▸ TASK:
Output each line of the listing exactly, though pictures are not to appear.

▸ DATA FOR THIS TASK:

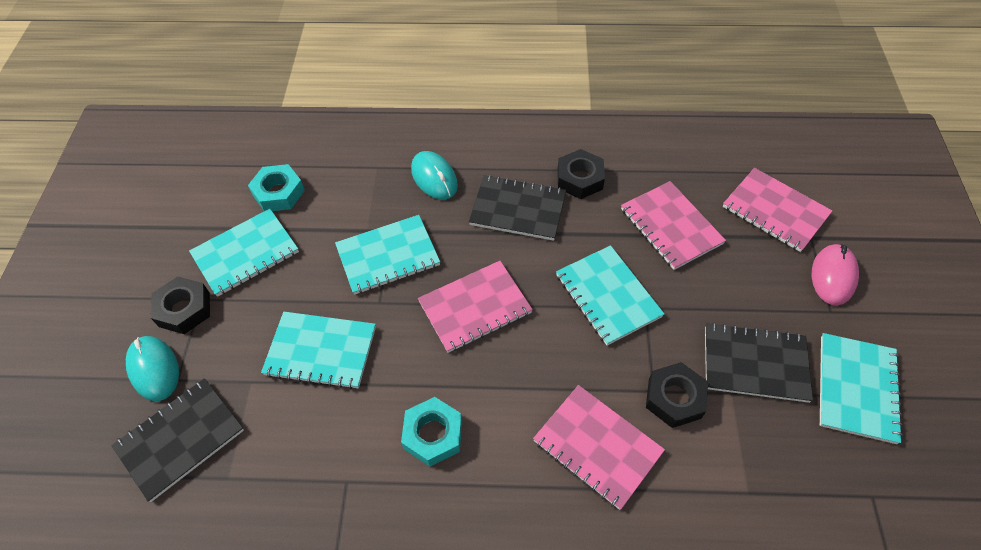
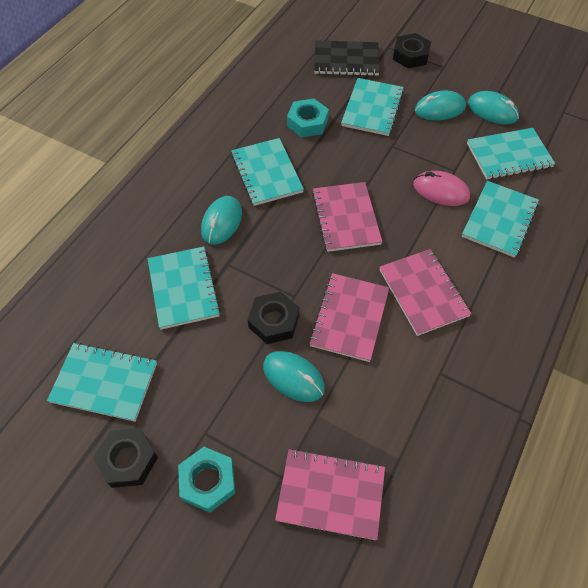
black notebook: 3 -> 1
turquoise mouse: 2 -> 4
turquoise notebook: 5 -> 6

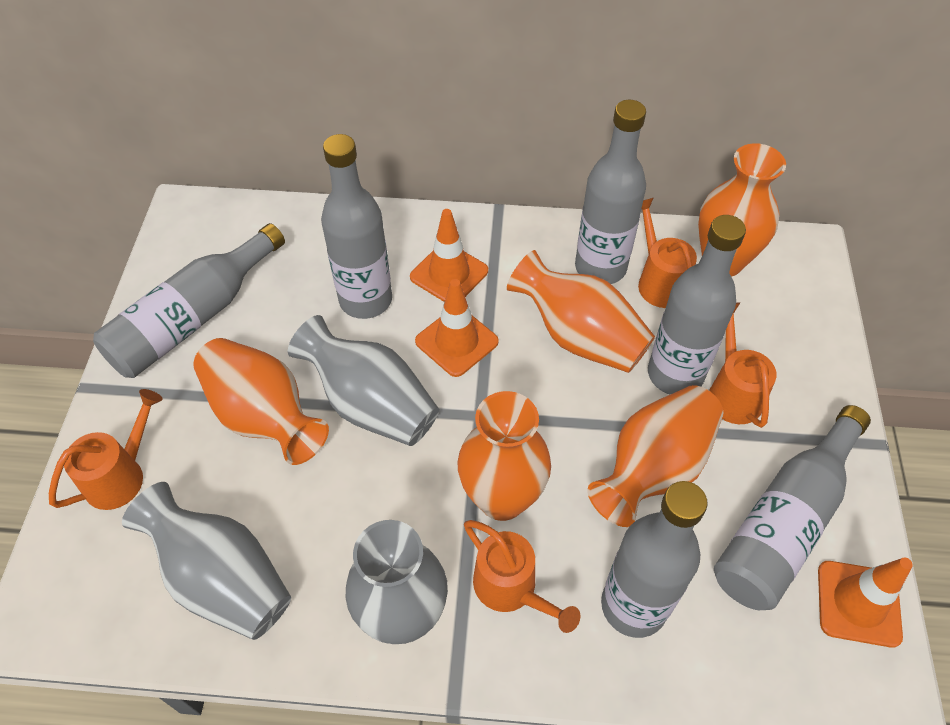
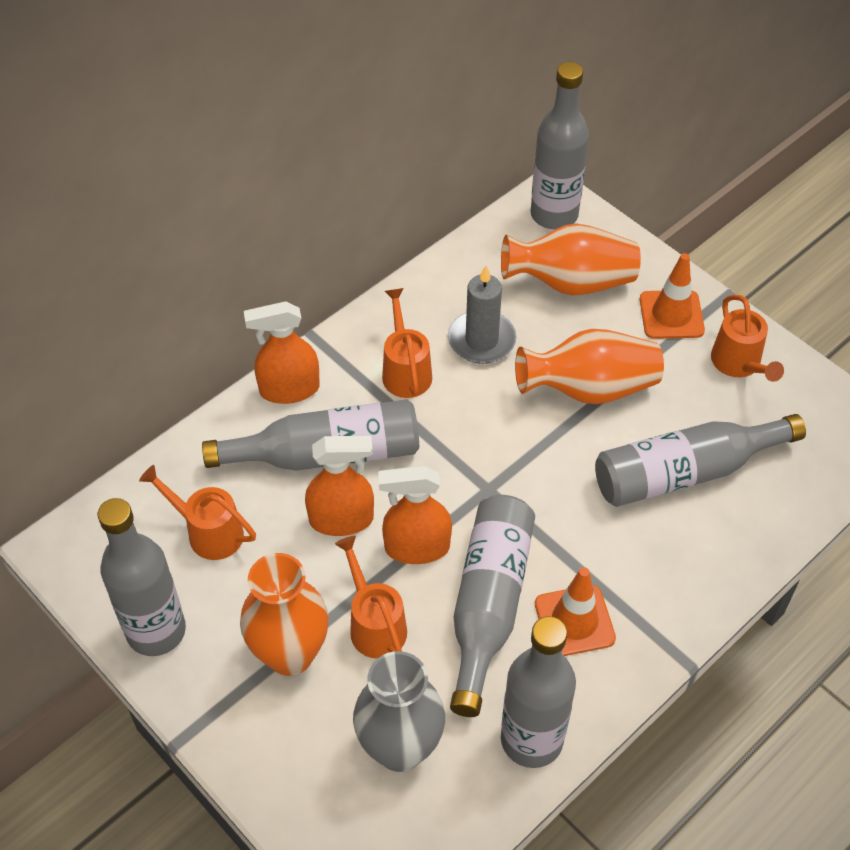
grey candle: 0 -> 1
grey vase: 3 -> 1
orange spray bottle: 0 -> 3
orange traffic cone: 3 -> 2
orange vase: 5 -> 3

▸ TASK ANSWER:
black notebook: 3 -> 1
turquoise mouse: 2 -> 4
turquoise notebook: 5 -> 6

grey candle: 0 -> 1
grey vase: 3 -> 1
orange spray bottle: 0 -> 3
orange traffic cone: 3 -> 2
orange vase: 5 -> 3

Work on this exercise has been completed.